- **Records provided**
=== Section Start ===
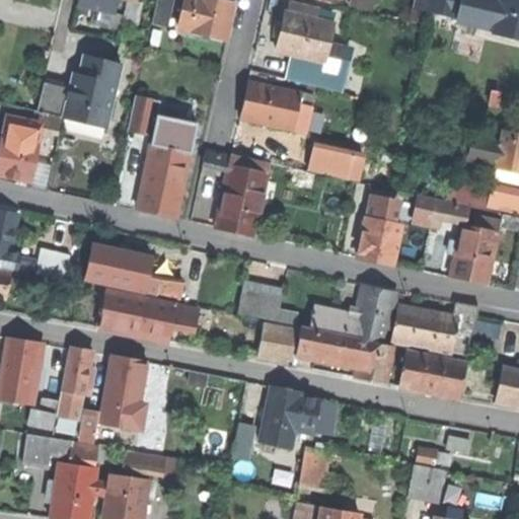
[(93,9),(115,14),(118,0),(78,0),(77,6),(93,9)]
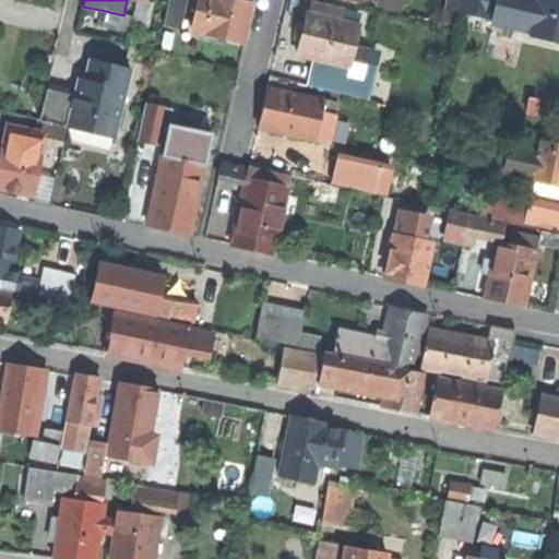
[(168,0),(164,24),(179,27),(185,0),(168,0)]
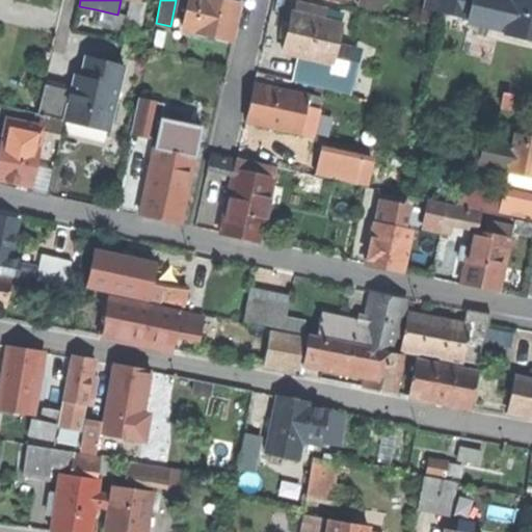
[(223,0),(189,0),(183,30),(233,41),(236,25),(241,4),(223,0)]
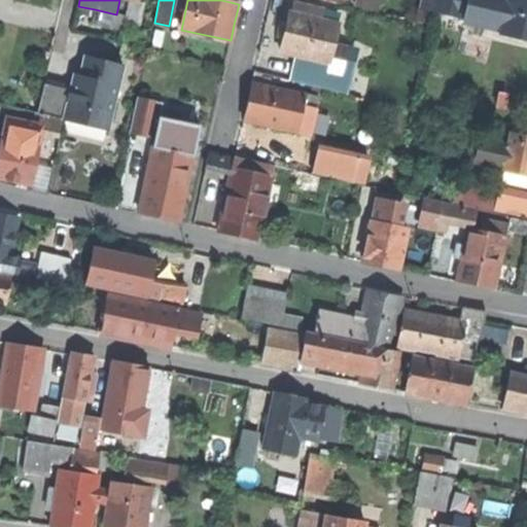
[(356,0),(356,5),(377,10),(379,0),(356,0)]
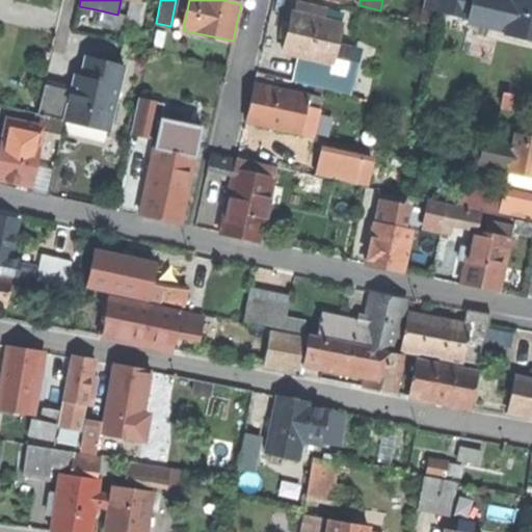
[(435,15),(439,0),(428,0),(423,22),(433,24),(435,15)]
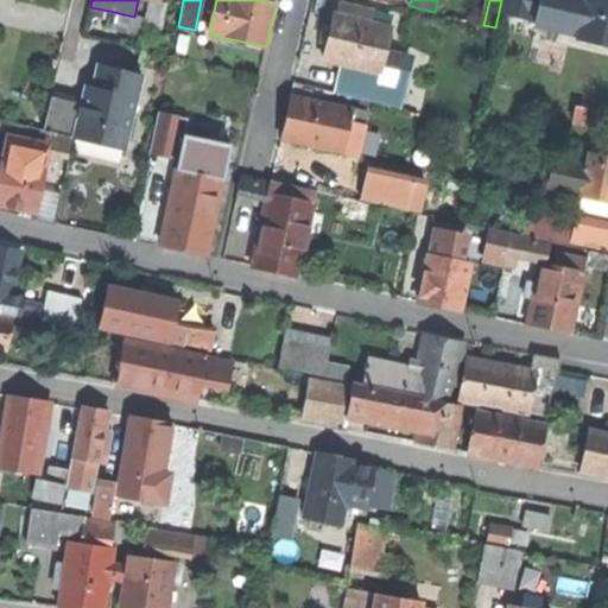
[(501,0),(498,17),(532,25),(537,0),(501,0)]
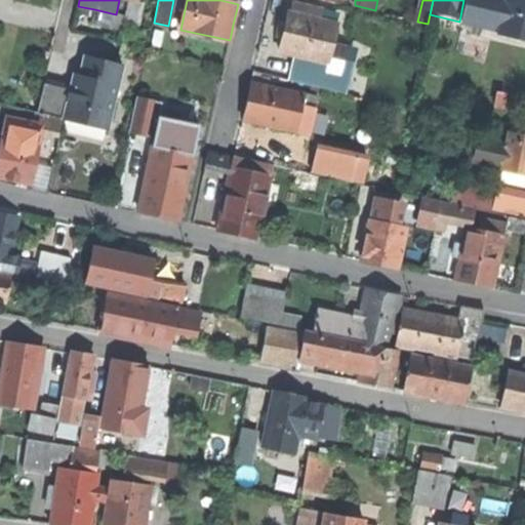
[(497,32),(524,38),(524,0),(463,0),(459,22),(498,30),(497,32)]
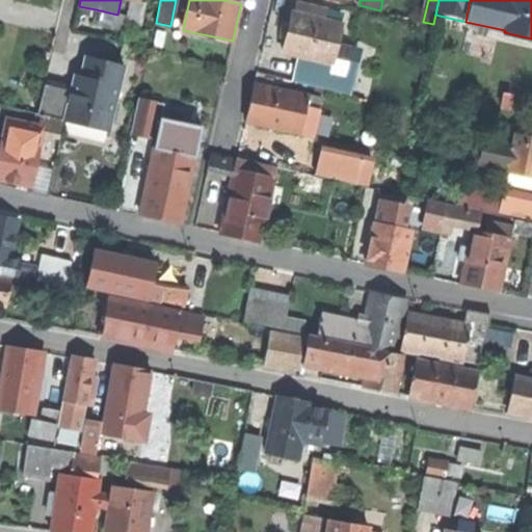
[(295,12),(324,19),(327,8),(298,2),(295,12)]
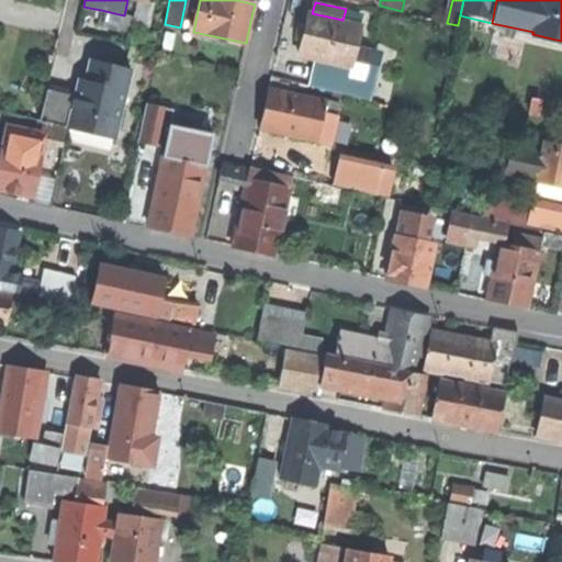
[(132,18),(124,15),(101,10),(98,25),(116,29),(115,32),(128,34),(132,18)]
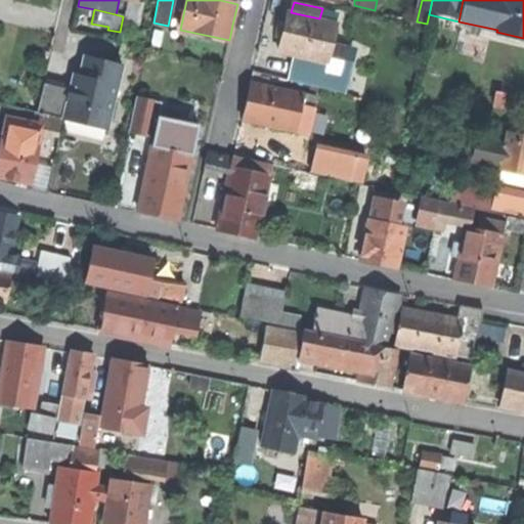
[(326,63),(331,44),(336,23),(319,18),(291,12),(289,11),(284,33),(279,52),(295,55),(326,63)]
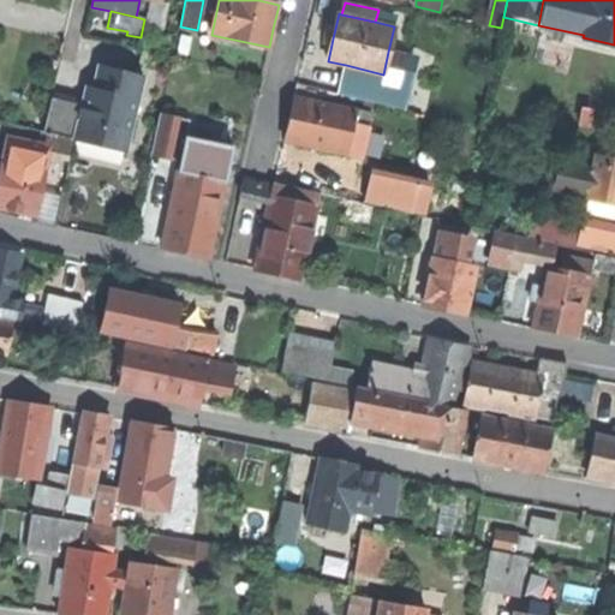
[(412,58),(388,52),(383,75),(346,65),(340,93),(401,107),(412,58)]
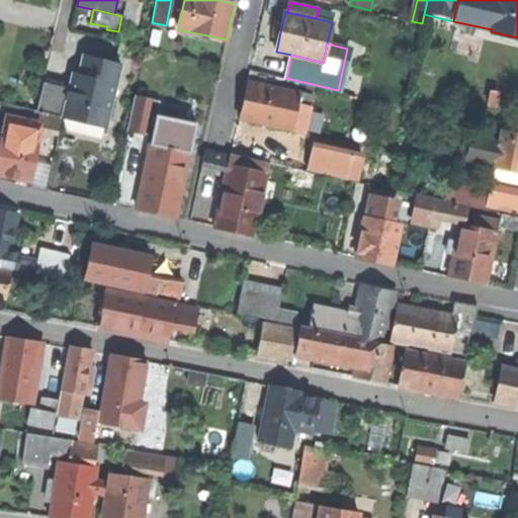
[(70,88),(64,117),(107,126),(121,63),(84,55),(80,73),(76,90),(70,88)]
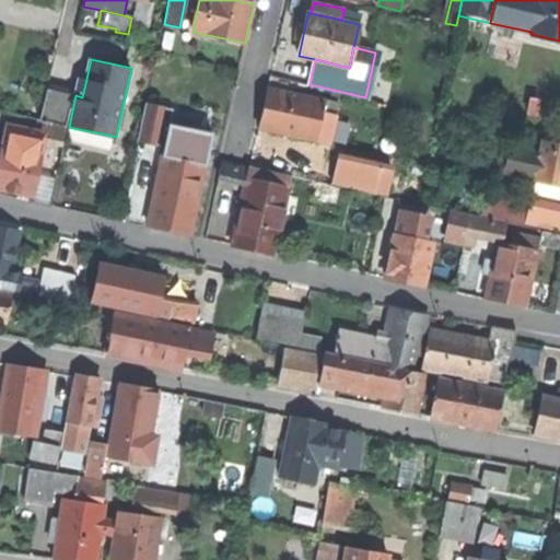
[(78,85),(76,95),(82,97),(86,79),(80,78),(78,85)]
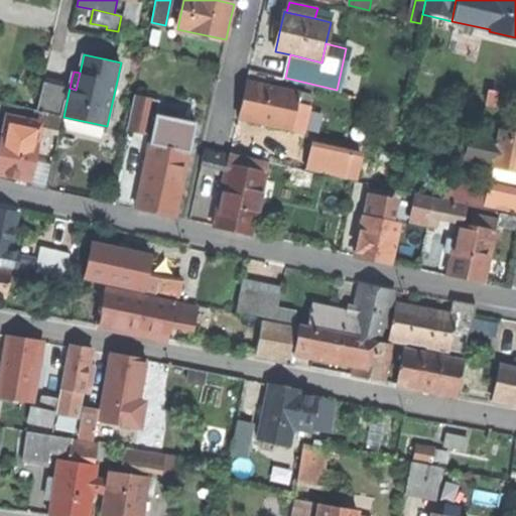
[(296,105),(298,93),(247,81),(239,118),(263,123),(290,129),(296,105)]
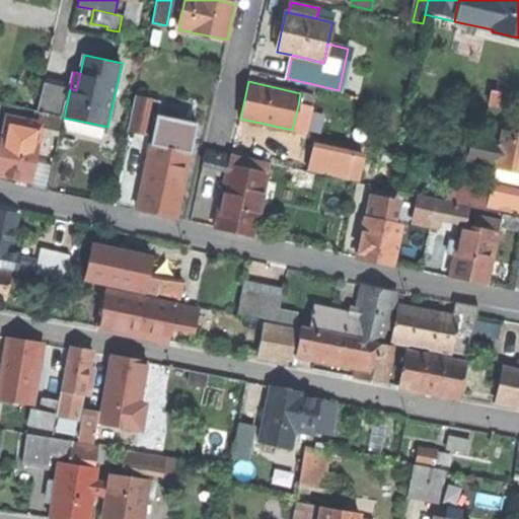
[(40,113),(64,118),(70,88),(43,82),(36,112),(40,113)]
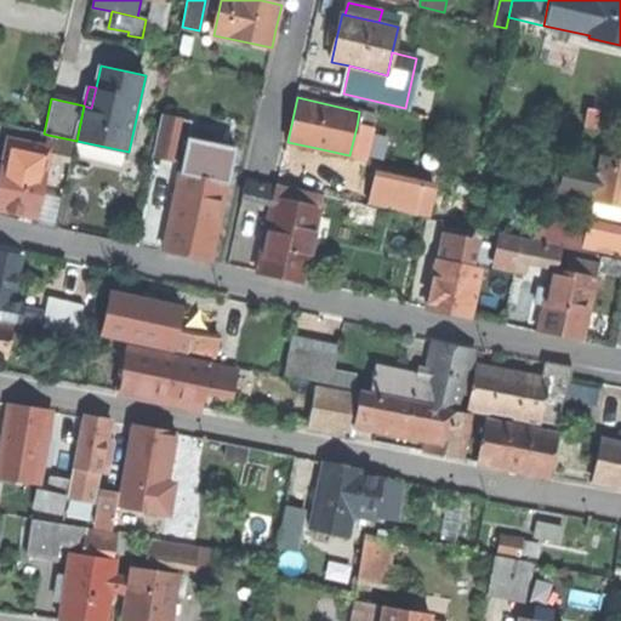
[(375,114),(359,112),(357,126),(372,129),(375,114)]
=== Section End ===
- **To do**
Leave out the pictures, and write out all the remaining data above exactly.

- **Answer box**
[(93,9),(115,14),(118,0),(78,0),(77,6),(93,9)]
[(168,0),(164,24),(179,27),(185,0),(168,0)]
[(223,0),(189,0),(183,30),(233,41),(236,25),(241,4),(223,0)]
[(356,0),(356,5),(377,10),(379,0),(356,0)]
[(435,15),(439,0),(428,0),(423,22),(433,24),(435,15)]
[(501,0),(498,17),(532,25),(537,0),(501,0)]
[(497,32),(524,38),(524,0),(463,0),(459,22),(498,30),(497,32)]
[(295,12),(324,19),(327,8),(298,2),(295,12)]
[(132,18),(124,15),(101,10),(98,25),(116,29),(115,32),(128,34),(132,18)]
[(326,63),(331,44),(336,23),(319,18),(291,12),(289,11),(284,33),(279,52),(295,55),(326,63)]
[(412,58),(388,52),(383,75),(346,65),(340,93),(401,107),(412,58)]
[(70,88),(64,117),(107,126),(121,63),(84,55),(80,73),(76,90),(70,88)]
[(78,85),(76,95),(82,97),(86,79),(80,78),(78,85)]
[(296,105),(298,93),(247,81),(239,118),(263,123),(290,129),(296,105)]
[(40,113),(64,118),(70,88),(43,82),(36,112),(40,113)]
[(375,114),(359,112),(357,126),(372,129),(375,114)]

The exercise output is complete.